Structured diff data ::
=-=-=-=-=
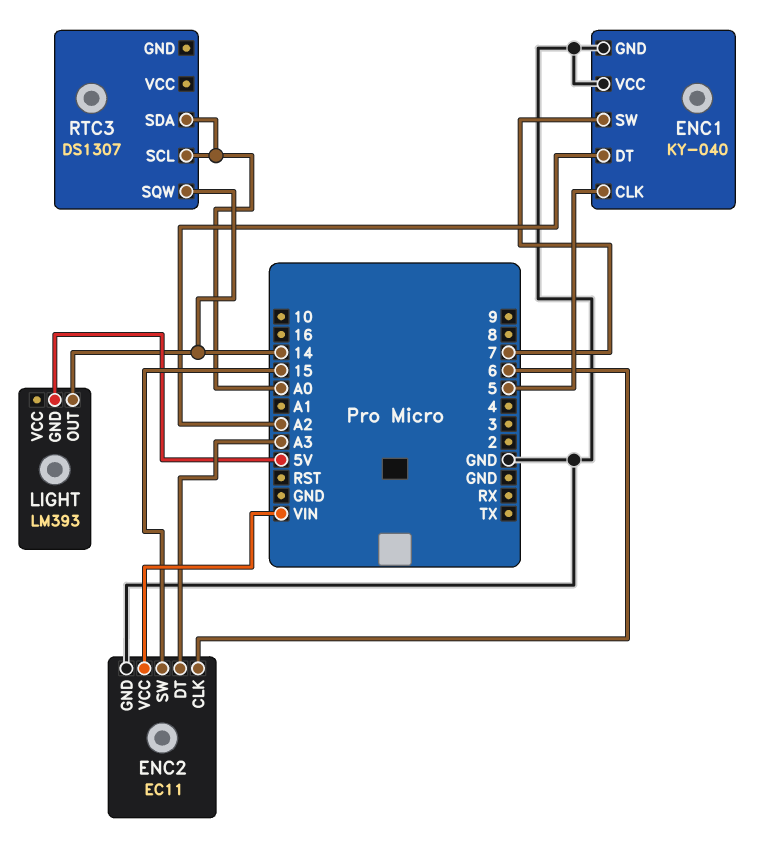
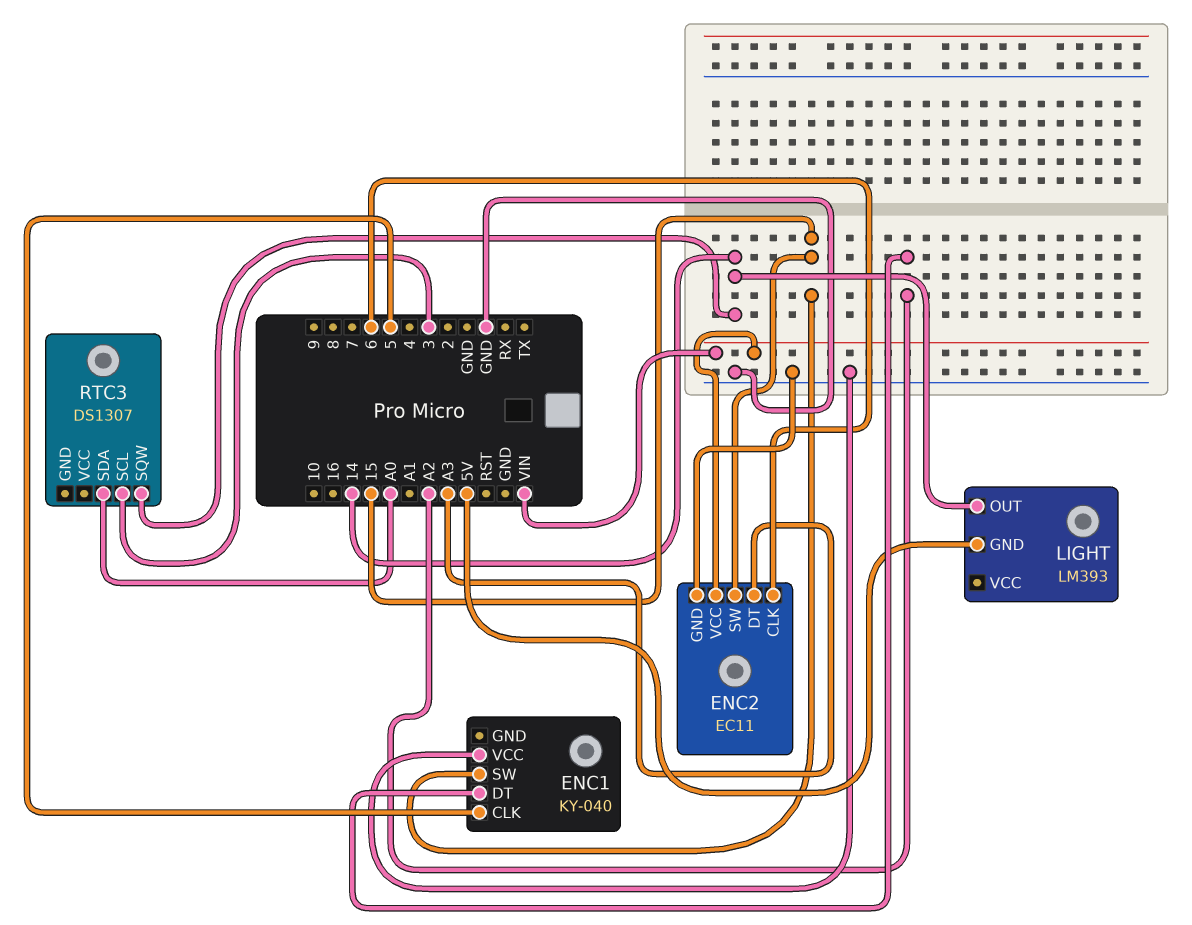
ENC1 pin GND: GND -> none
ENC1 pin SW: 7 -> 15
RTC3 pin SCL: A0 -> 3

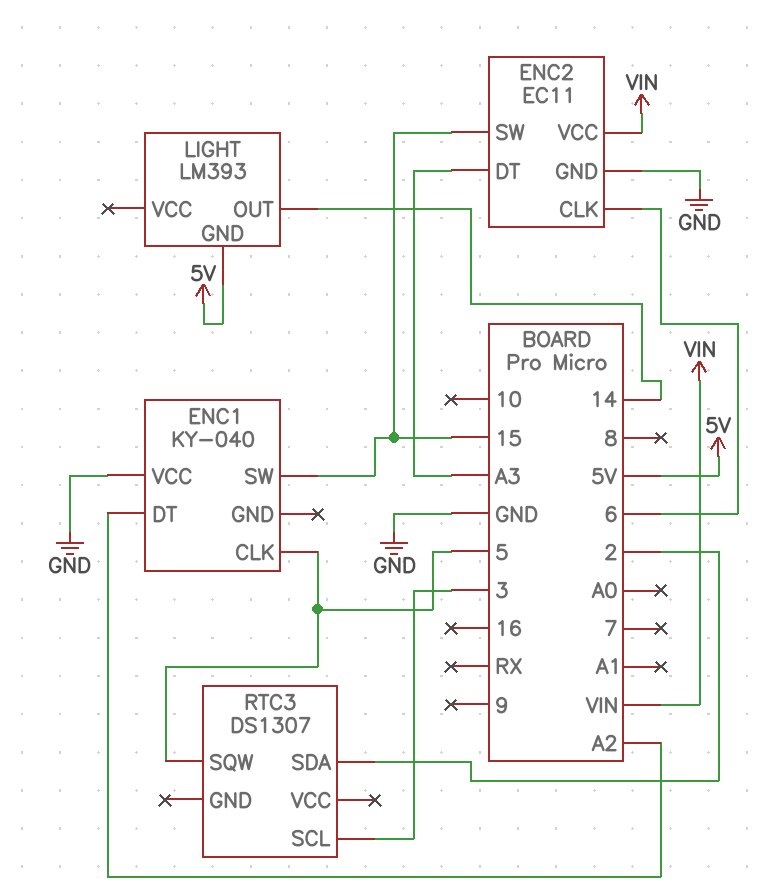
RTC3 pin SDA: A0 -> 2
RTC3 pin SQW: 14 -> 5

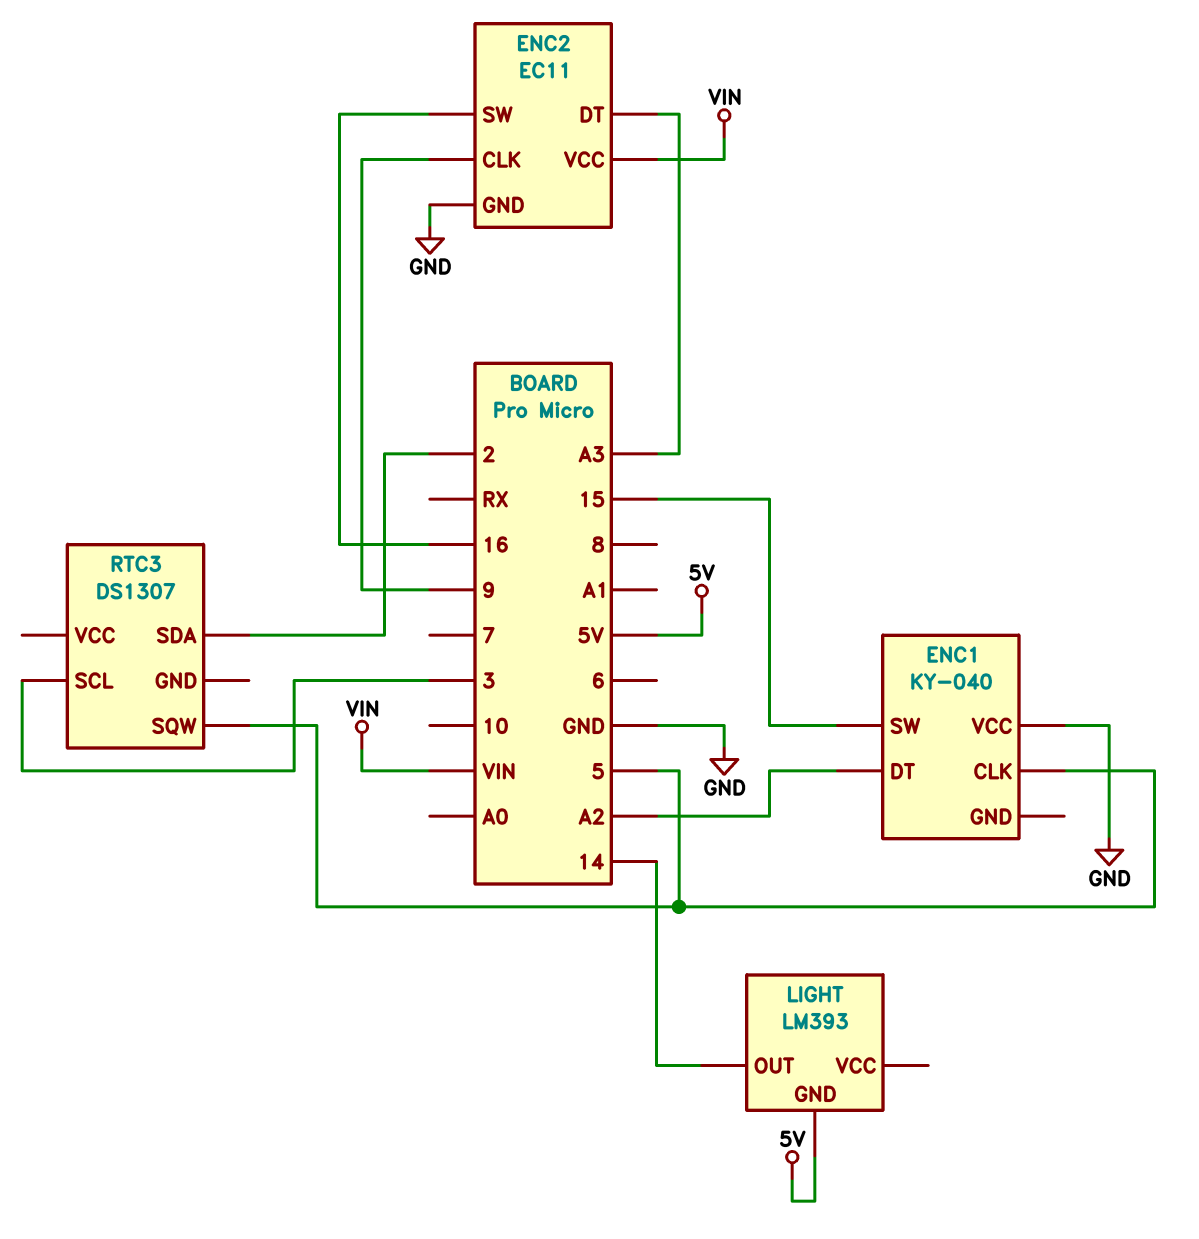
ENC2 pin CLK: 6 -> 9
ENC2 pin SW: 15 -> 16

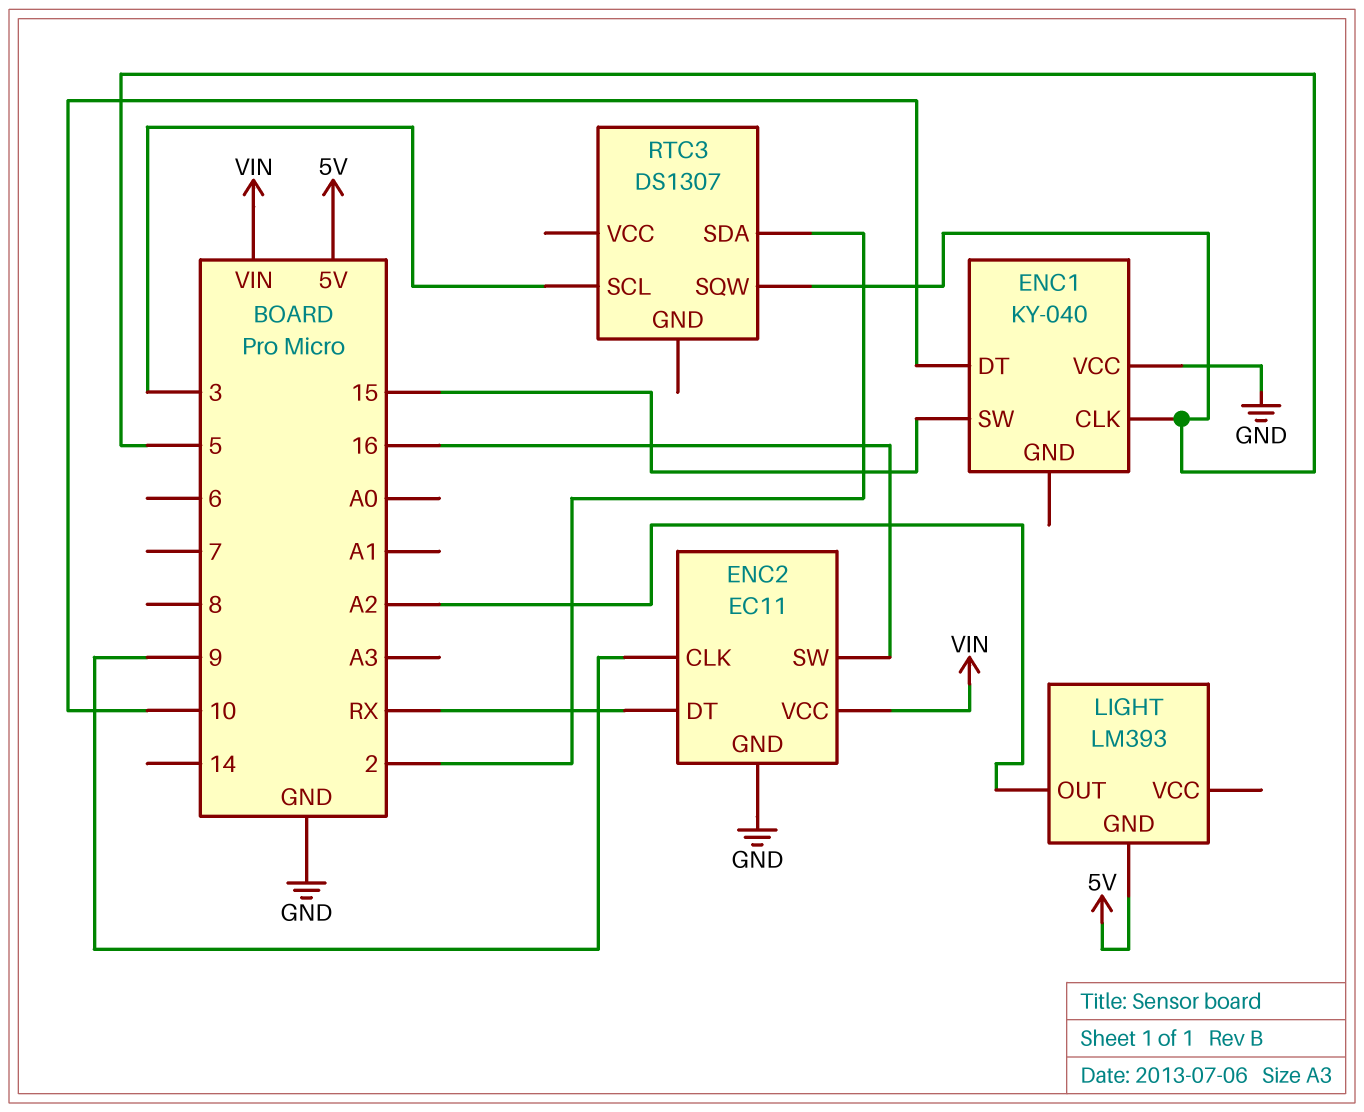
ENC1 pin DT: A2 -> 10
ENC2 pin DT: A3 -> RX
LIGHT pin OUT: 14 -> A2

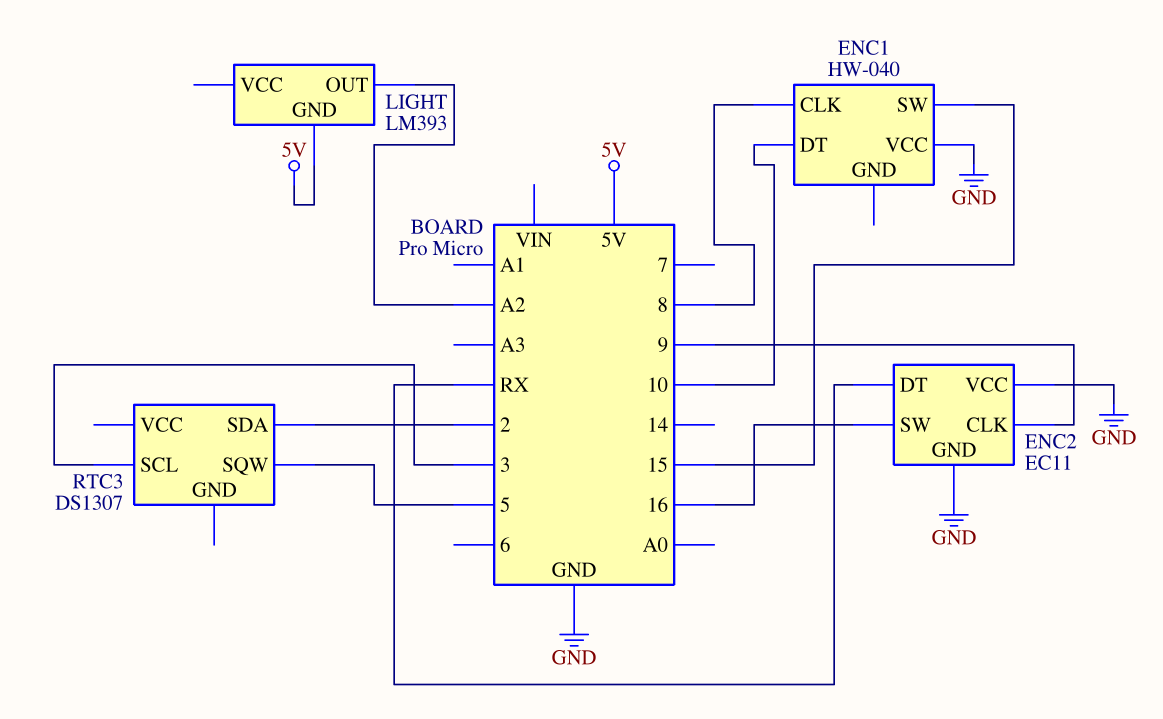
ENC1: KY-040 -> HW-040
ENC1 pin CLK: 5 -> 8
ENC2 pin VCC: VIN -> GND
=-=-=-=-=
REQUIRED WORK :: Give the data again exactly as written, with all pictures left out.

TASK RESULT ::
ENC1 pin GND: GND -> none
ENC1 pin SW: 7 -> 15
RTC3 pin SCL: A0 -> 3

RTC3 pin SDA: A0 -> 2
RTC3 pin SQW: 14 -> 5

ENC2 pin CLK: 6 -> 9
ENC2 pin SW: 15 -> 16

ENC1 pin DT: A2 -> 10
ENC2 pin DT: A3 -> RX
LIGHT pin OUT: 14 -> A2

ENC1: KY-040 -> HW-040
ENC1 pin CLK: 5 -> 8
ENC2 pin VCC: VIN -> GND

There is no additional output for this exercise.